> _ASSIGNMENT_
Of all the entries below, retype only the lines from the one with "BT2 pin TXD: GP16 -> GP14" through the one with "SONAR1 pin TRIG: A6 -> B7", exactly as they appear.

------ SOURCE DATA ------

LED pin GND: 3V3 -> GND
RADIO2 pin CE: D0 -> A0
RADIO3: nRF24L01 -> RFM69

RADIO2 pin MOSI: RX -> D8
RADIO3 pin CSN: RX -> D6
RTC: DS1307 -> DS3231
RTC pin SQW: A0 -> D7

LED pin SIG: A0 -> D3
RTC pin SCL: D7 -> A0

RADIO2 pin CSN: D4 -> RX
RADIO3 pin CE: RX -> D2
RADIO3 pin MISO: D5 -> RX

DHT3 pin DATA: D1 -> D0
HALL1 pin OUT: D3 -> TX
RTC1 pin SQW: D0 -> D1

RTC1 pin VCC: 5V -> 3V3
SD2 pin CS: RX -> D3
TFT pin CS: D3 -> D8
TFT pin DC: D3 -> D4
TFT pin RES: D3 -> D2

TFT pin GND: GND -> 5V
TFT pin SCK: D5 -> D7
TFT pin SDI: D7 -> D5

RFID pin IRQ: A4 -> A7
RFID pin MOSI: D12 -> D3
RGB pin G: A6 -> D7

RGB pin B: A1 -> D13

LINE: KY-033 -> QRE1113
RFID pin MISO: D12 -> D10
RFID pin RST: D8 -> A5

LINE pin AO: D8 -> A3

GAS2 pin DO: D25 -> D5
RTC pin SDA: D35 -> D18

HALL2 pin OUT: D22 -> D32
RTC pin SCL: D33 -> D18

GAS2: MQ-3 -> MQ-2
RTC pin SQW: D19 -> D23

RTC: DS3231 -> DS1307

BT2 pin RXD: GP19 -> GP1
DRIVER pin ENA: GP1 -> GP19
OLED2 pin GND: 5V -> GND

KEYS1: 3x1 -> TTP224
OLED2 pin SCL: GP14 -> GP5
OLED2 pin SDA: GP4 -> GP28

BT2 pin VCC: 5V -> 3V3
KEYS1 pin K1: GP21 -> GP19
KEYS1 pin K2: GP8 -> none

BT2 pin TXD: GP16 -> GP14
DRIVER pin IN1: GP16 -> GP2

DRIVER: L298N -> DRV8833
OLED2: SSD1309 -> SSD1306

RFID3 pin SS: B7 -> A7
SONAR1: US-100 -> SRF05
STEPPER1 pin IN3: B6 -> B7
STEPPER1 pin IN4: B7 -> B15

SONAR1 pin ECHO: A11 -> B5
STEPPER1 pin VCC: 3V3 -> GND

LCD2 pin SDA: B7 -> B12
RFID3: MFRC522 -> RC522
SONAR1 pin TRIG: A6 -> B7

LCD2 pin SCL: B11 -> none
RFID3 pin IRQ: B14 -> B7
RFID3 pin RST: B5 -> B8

------

> _RESPONSE_
BT2 pin TXD: GP16 -> GP14
DRIVER pin IN1: GP16 -> GP2

DRIVER: L298N -> DRV8833
OLED2: SSD1309 -> SSD1306

RFID3 pin SS: B7 -> A7
SONAR1: US-100 -> SRF05
STEPPER1 pin IN3: B6 -> B7
STEPPER1 pin IN4: B7 -> B15

SONAR1 pin ECHO: A11 -> B5
STEPPER1 pin VCC: 3V3 -> GND

LCD2 pin SDA: B7 -> B12
RFID3: MFRC522 -> RC522
SONAR1 pin TRIG: A6 -> B7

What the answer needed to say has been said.